▶ _Task_:
Search the records for lines with the word "black" and copy each match.

[Extracted records]
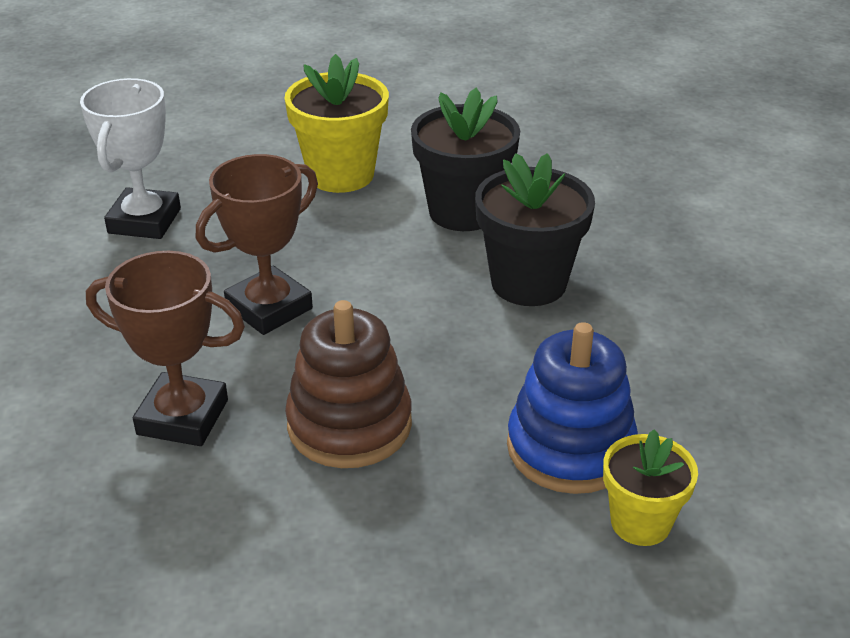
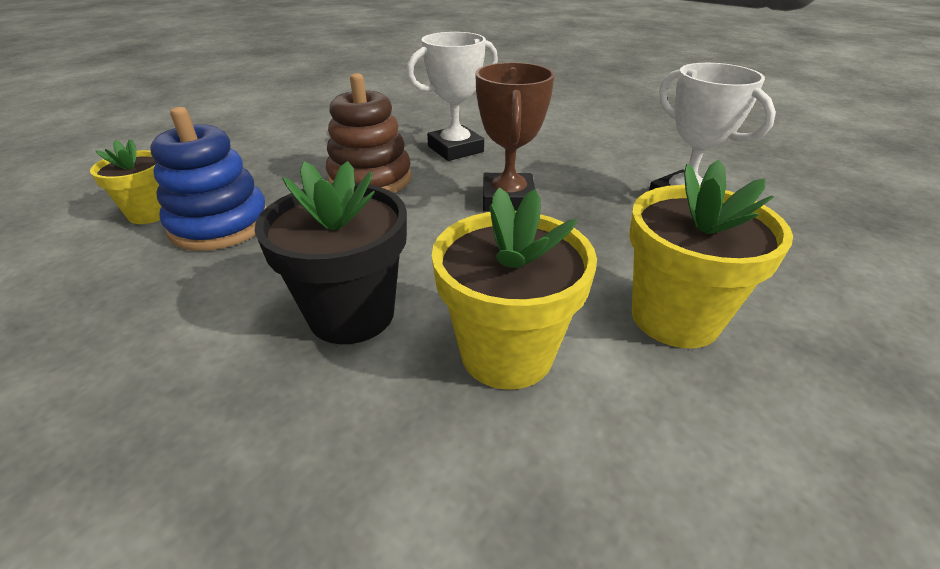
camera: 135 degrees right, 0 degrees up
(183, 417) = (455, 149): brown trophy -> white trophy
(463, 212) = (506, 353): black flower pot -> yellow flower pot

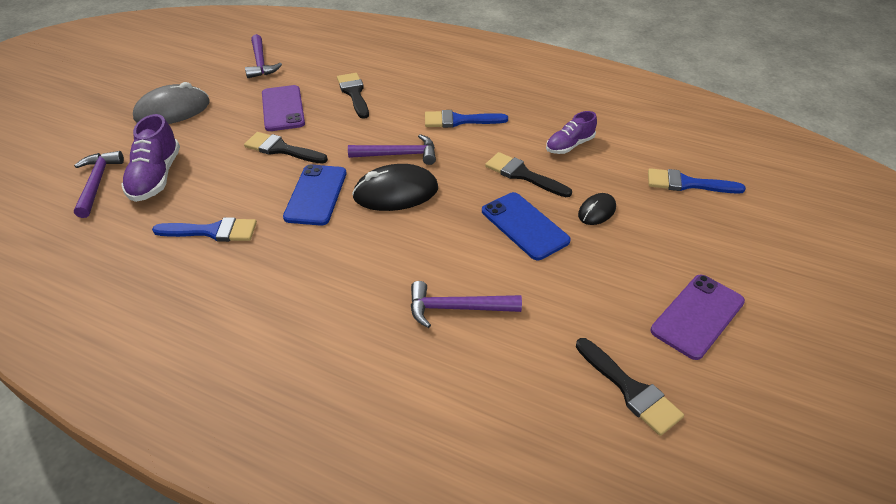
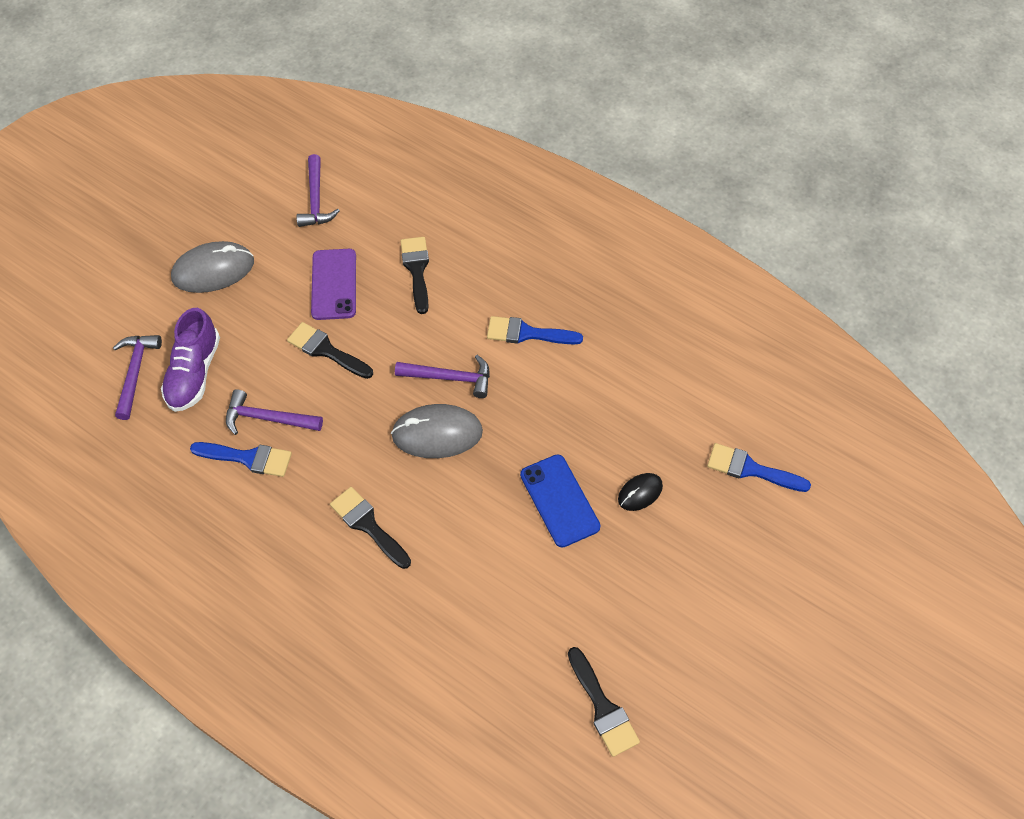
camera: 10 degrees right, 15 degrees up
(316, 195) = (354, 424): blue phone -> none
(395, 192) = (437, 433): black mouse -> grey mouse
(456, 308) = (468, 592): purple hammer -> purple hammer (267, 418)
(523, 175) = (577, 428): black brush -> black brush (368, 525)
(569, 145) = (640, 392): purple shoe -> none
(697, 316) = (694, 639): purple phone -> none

▶ _Response to the exercise_:
(463, 212) = (506, 353): black flower pot -> yellow flower pot
(395, 192) = (437, 433): black mouse -> grey mouse
(523, 175) = (577, 428): black brush -> black brush (368, 525)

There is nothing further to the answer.